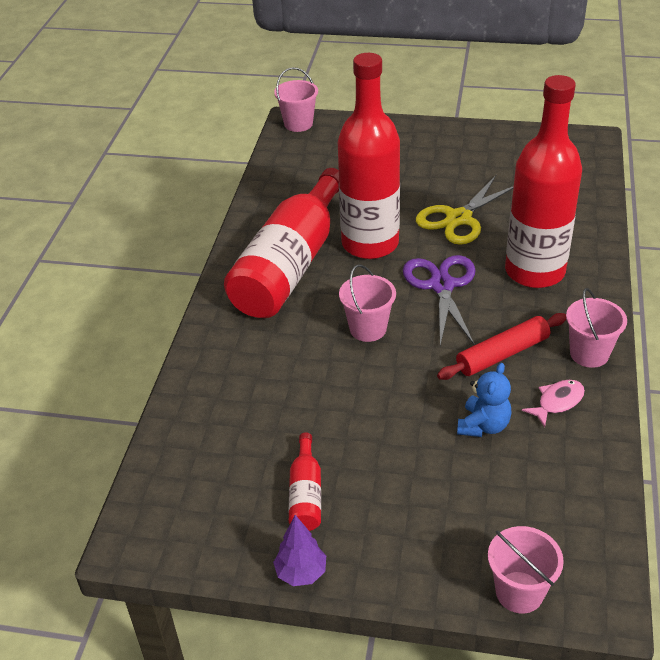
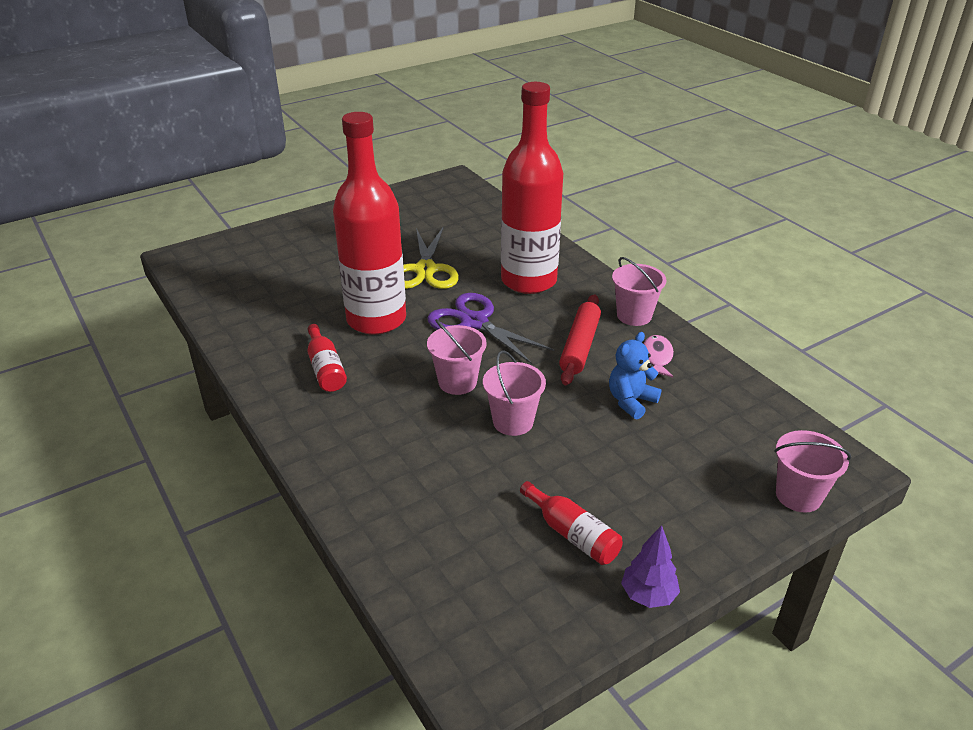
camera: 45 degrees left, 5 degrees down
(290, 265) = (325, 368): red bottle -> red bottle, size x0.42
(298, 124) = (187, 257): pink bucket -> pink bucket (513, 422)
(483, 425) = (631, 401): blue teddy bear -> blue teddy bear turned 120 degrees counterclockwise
════
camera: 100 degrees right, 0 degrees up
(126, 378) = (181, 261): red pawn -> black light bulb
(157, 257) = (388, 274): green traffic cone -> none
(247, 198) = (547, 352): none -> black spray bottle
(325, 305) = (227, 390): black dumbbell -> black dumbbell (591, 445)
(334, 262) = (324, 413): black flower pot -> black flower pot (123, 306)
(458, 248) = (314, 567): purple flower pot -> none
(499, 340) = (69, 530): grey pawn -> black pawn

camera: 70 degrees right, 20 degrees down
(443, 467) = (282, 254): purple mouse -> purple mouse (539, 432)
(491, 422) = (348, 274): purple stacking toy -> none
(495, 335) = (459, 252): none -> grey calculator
════
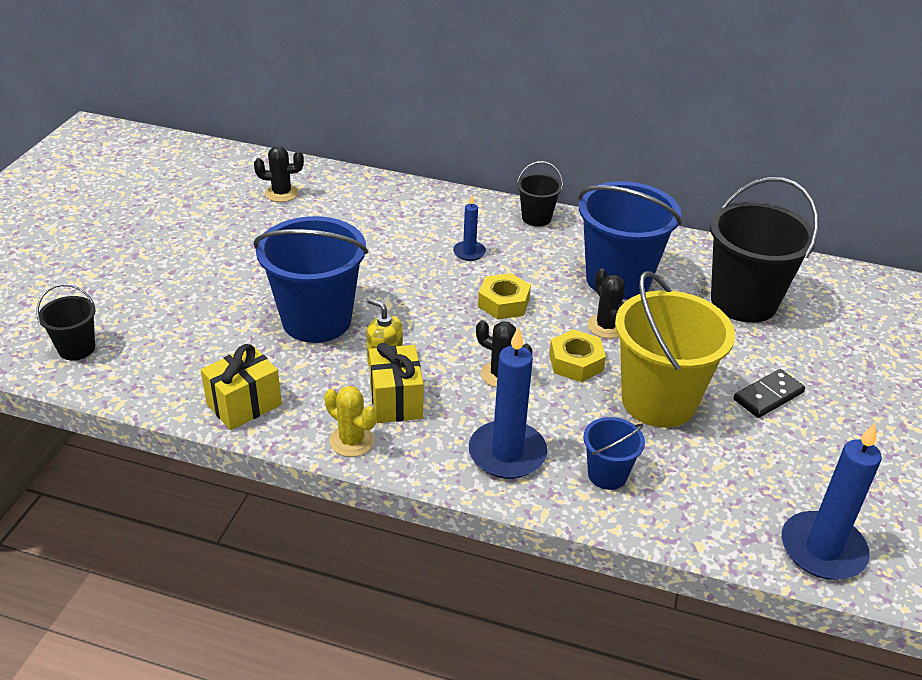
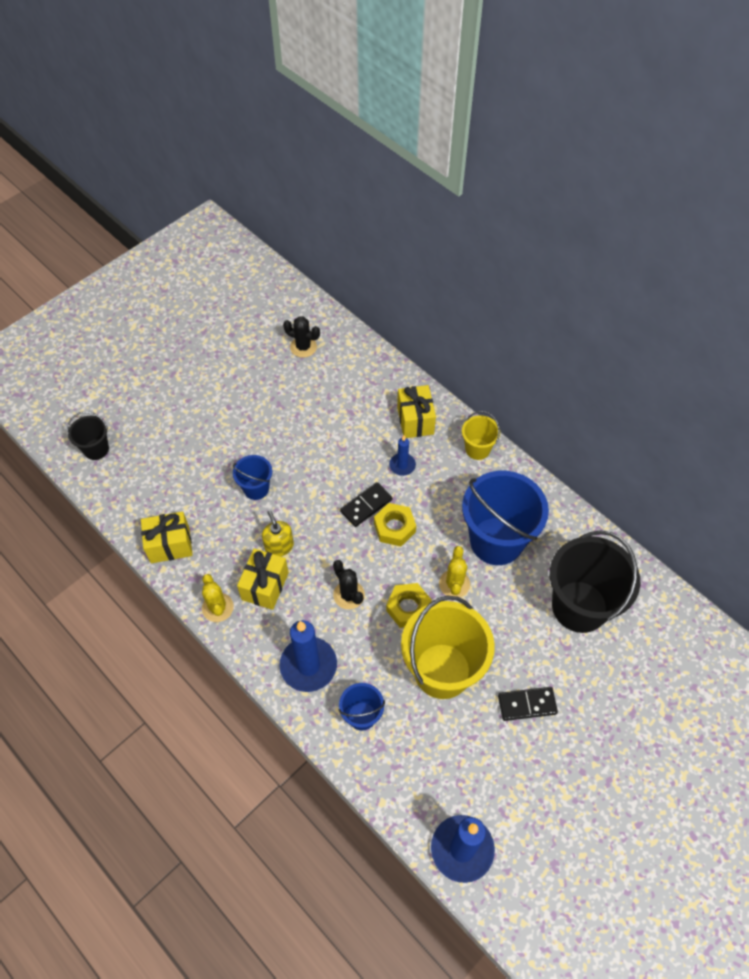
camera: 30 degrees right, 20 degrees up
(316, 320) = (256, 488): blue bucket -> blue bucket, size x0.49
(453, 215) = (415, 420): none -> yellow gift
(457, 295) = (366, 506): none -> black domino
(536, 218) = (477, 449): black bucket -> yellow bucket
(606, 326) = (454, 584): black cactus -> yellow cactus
════
Activity >>
From the records above, copy out the line with "(443, 467) = (282, 254): purple", the line with "(495, 335) = (459, 252): none", and every line between them, word for word.

Output >>
(443, 467) = (282, 254): purple mouse -> purple mouse (539, 432)
(491, 422) = (348, 274): purple stacking toy -> none
(495, 335) = (459, 252): none -> grey calculator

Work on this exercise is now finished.